(Data items)
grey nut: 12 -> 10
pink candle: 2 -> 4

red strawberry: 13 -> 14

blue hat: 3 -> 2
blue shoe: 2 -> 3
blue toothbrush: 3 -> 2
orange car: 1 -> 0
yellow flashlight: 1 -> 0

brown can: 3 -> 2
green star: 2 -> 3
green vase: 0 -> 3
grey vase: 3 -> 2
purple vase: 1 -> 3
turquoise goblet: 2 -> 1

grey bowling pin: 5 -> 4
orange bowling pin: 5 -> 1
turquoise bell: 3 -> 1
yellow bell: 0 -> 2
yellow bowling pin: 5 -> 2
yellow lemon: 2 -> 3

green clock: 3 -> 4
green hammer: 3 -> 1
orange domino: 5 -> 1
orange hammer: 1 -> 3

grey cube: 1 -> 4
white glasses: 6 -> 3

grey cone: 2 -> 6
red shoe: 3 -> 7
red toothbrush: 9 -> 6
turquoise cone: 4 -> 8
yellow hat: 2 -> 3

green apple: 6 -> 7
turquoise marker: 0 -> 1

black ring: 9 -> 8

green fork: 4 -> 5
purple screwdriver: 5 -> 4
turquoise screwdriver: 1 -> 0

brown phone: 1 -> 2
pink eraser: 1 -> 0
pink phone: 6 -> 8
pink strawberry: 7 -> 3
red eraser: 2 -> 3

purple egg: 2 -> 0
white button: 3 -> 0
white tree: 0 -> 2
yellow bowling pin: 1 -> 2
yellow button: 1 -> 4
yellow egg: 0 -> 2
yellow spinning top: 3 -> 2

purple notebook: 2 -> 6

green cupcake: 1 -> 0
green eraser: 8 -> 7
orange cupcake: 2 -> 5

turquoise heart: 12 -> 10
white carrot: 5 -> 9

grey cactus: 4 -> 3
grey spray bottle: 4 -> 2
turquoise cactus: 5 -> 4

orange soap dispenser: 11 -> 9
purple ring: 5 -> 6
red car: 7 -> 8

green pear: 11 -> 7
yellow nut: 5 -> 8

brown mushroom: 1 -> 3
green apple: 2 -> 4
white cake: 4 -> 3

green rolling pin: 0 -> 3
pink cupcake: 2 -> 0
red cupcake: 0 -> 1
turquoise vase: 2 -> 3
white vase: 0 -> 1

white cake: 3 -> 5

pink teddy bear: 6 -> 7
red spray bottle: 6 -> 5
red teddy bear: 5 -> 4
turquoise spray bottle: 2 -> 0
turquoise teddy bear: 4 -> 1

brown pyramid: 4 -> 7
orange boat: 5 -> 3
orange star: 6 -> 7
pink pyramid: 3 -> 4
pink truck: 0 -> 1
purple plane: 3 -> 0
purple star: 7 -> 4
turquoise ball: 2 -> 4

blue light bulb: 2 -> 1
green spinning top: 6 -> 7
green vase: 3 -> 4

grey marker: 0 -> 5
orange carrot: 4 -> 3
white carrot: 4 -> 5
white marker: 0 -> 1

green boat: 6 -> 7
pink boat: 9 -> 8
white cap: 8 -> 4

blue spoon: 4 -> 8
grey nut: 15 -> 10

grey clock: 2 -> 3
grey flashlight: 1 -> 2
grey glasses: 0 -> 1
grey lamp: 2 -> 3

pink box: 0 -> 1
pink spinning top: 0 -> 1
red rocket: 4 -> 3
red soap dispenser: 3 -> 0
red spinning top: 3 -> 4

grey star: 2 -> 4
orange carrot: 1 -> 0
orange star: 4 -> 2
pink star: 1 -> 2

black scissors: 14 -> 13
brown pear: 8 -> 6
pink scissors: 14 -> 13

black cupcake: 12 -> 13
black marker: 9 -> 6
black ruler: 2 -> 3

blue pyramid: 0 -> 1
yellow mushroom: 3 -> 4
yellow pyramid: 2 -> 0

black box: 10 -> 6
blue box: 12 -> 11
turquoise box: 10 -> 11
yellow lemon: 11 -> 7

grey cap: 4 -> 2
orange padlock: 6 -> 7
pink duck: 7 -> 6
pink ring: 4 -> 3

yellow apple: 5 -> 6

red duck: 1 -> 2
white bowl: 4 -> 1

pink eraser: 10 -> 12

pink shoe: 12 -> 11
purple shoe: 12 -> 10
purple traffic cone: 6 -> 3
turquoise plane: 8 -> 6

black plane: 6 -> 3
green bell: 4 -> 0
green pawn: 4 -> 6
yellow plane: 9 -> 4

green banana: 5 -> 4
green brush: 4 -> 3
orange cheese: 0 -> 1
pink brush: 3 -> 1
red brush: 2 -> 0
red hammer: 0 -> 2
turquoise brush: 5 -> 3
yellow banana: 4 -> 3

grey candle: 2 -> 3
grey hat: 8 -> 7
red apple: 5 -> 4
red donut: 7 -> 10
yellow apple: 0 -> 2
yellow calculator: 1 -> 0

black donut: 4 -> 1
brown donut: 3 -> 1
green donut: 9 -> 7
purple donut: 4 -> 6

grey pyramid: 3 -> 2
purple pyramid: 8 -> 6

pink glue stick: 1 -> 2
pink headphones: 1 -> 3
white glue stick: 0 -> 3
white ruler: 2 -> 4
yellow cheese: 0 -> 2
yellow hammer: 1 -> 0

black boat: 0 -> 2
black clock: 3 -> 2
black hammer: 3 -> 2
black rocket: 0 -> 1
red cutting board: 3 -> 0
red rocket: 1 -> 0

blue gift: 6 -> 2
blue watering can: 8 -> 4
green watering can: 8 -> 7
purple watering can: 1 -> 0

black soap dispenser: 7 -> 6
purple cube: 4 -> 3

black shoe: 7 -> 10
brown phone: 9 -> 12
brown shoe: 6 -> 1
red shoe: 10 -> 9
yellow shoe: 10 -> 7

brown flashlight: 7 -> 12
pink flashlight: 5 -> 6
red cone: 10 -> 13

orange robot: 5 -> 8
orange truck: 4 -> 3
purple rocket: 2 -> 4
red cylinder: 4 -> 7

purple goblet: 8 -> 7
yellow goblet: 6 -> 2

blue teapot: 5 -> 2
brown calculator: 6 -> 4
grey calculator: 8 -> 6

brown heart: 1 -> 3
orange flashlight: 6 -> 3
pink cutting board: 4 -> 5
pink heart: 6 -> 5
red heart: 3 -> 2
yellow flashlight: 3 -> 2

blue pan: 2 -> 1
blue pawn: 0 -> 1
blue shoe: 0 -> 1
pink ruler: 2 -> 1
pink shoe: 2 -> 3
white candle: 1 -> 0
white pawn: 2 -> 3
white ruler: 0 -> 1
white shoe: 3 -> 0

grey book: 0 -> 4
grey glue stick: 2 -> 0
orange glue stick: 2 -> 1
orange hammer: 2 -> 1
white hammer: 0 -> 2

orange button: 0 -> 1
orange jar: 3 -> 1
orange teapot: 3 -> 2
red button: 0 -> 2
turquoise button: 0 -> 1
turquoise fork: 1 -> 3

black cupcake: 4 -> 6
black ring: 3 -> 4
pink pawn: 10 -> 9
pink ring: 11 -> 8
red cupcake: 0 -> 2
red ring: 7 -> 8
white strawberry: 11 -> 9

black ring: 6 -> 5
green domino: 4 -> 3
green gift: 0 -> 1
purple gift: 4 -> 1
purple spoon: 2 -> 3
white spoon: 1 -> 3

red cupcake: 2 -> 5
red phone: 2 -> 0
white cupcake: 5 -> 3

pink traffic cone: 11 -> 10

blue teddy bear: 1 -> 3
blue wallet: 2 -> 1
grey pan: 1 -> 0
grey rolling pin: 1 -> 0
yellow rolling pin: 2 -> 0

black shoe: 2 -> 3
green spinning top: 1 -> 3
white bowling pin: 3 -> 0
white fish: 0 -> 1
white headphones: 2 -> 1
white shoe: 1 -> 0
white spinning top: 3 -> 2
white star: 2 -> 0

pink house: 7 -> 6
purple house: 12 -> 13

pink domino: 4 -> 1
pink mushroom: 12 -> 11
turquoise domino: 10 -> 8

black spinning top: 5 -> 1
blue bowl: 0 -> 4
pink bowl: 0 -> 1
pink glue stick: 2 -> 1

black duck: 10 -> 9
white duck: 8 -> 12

**EXERCISE PROMPT:**
Lines after the one containing "grey cone: 2 -> 6" are not wanted; repeat exactly each line above from the first up to and including it.

**RESULT:**
grey nut: 12 -> 10
pink candle: 2 -> 4

red strawberry: 13 -> 14

blue hat: 3 -> 2
blue shoe: 2 -> 3
blue toothbrush: 3 -> 2
orange car: 1 -> 0
yellow flashlight: 1 -> 0

brown can: 3 -> 2
green star: 2 -> 3
green vase: 0 -> 3
grey vase: 3 -> 2
purple vase: 1 -> 3
turquoise goblet: 2 -> 1

grey bowling pin: 5 -> 4
orange bowling pin: 5 -> 1
turquoise bell: 3 -> 1
yellow bell: 0 -> 2
yellow bowling pin: 5 -> 2
yellow lemon: 2 -> 3

green clock: 3 -> 4
green hammer: 3 -> 1
orange domino: 5 -> 1
orange hammer: 1 -> 3

grey cube: 1 -> 4
white glasses: 6 -> 3

grey cone: 2 -> 6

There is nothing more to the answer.